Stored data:
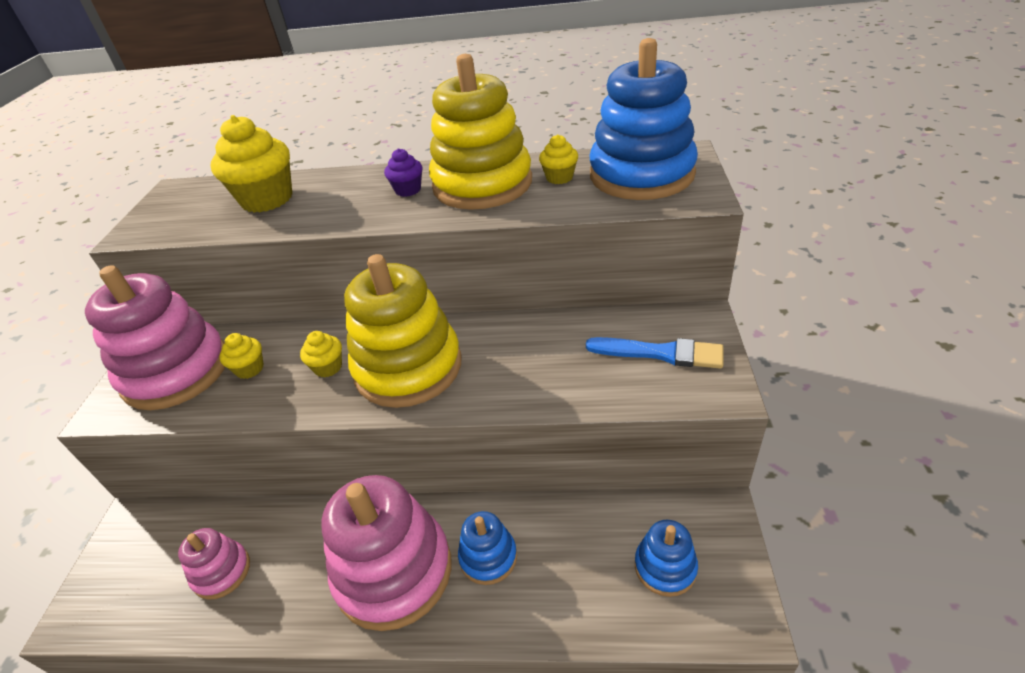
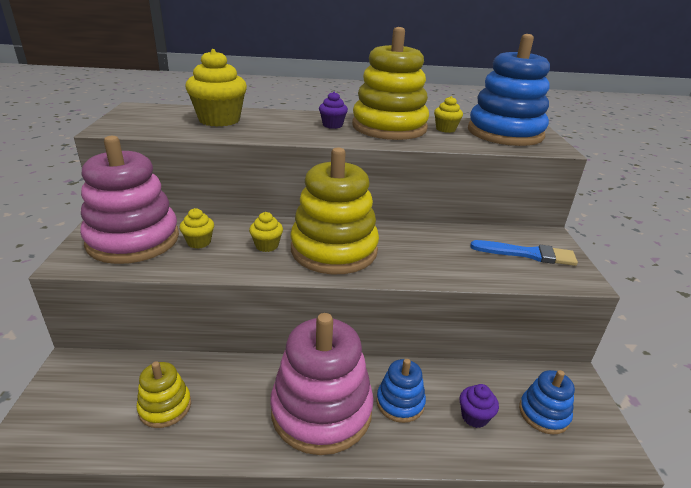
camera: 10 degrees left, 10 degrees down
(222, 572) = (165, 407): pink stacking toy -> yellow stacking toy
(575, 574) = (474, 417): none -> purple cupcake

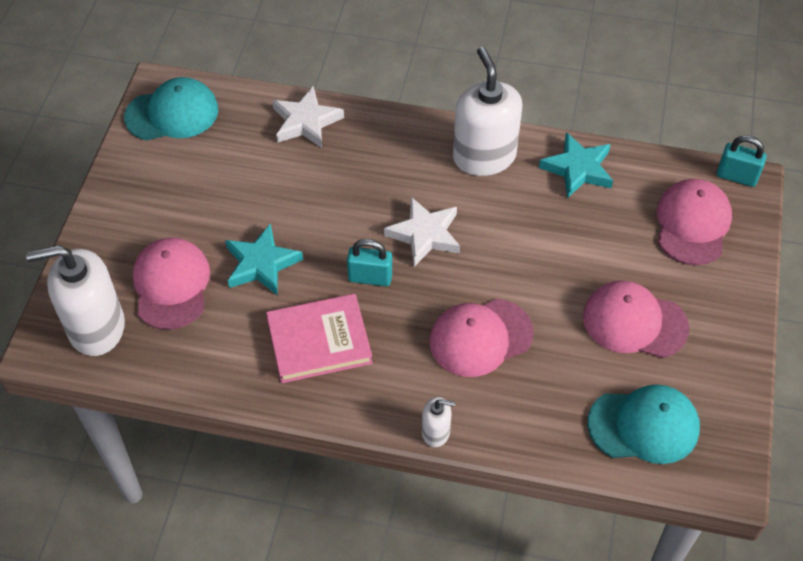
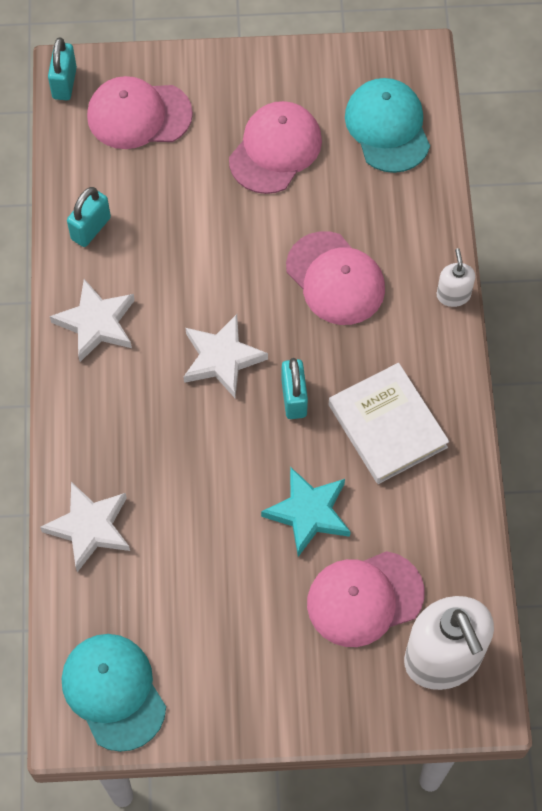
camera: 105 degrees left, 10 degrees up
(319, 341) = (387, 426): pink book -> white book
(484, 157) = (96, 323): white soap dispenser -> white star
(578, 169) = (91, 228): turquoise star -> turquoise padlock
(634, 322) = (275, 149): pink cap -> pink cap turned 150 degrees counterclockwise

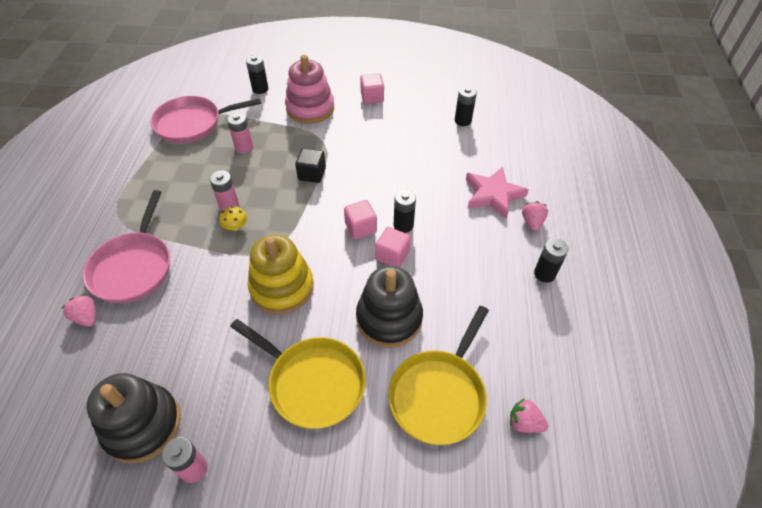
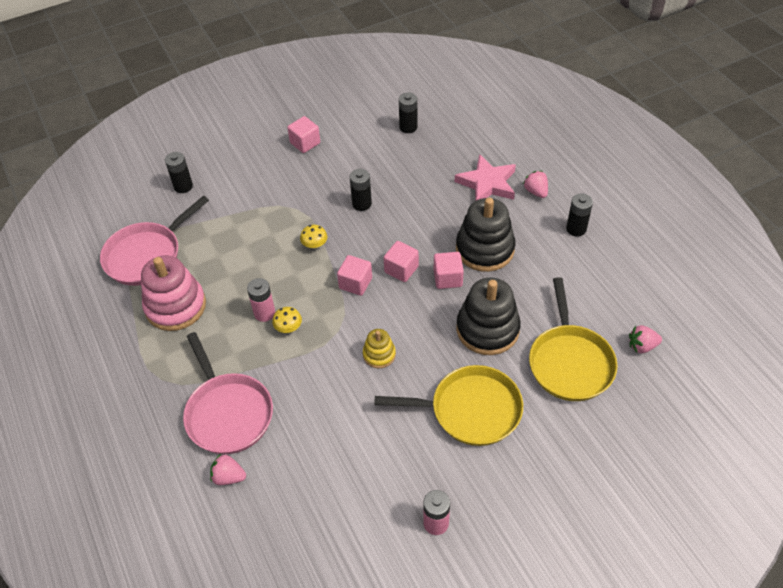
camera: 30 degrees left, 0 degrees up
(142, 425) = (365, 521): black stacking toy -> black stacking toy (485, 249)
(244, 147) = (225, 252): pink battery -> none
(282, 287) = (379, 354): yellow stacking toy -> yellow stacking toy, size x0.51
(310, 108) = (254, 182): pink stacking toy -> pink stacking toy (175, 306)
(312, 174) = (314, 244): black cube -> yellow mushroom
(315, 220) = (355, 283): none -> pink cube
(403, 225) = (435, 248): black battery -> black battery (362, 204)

**Work request**
Your copy should match every entry above exactly and contain no pictures.

**Response box**
camera: 10 degrees left, 10 degrees down
(222, 572) = (165, 407): pink stacking toy -> yellow stacking toy
(575, 574) = (474, 417): none -> purple cupcake

camera: 105 degrees left, 10 degrees up
(319, 341) = (387, 426): pink book -> white book
(484, 157) = (96, 323): white soap dispenser -> white star
(578, 169) = (91, 228): turquoise star -> turquoise padlock
(634, 322) = (275, 149): pink cap -> pink cap turned 150 degrees counterclockwise

camera: 30 degrees left, 0 degrees up
(142, 425) = (365, 521): black stacking toy -> black stacking toy (485, 249)
(244, 147) = (225, 252): pink battery -> none
(282, 287) = (379, 354): yellow stacking toy -> yellow stacking toy, size x0.51
(310, 108) = (254, 182): pink stacking toy -> pink stacking toy (175, 306)
(312, 174) = (314, 244): black cube -> yellow mushroom
(315, 220) = (355, 283): none -> pink cube
(403, 225) = (435, 248): black battery -> black battery (362, 204)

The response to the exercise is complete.